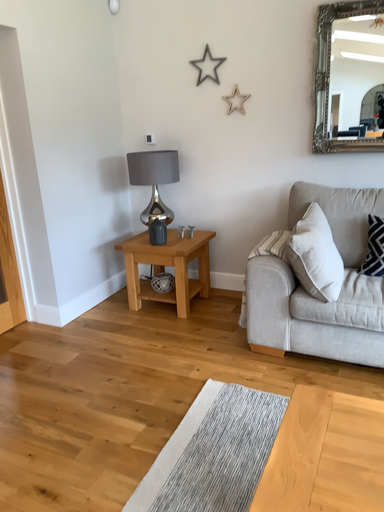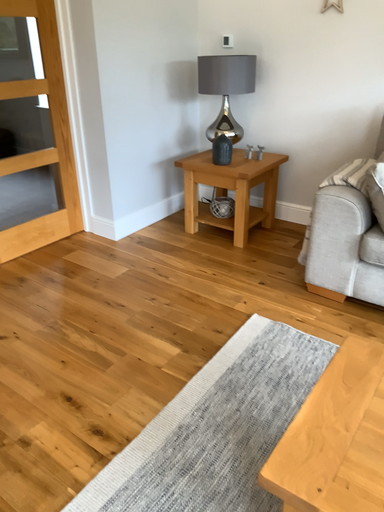
Question: Which way did the camera rotate in the video?

Choices:
 (A) rotated right
 (B) rotated left

Answer: (B)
- - - -
#### What the exercise asks:
Write out the records above again word for word, but leave out the pictures.

#### Answer below:
Question: Which way did the camera rotate in the video?

Choices:
 (A) rotated right
 (B) rotated left

Answer: (B)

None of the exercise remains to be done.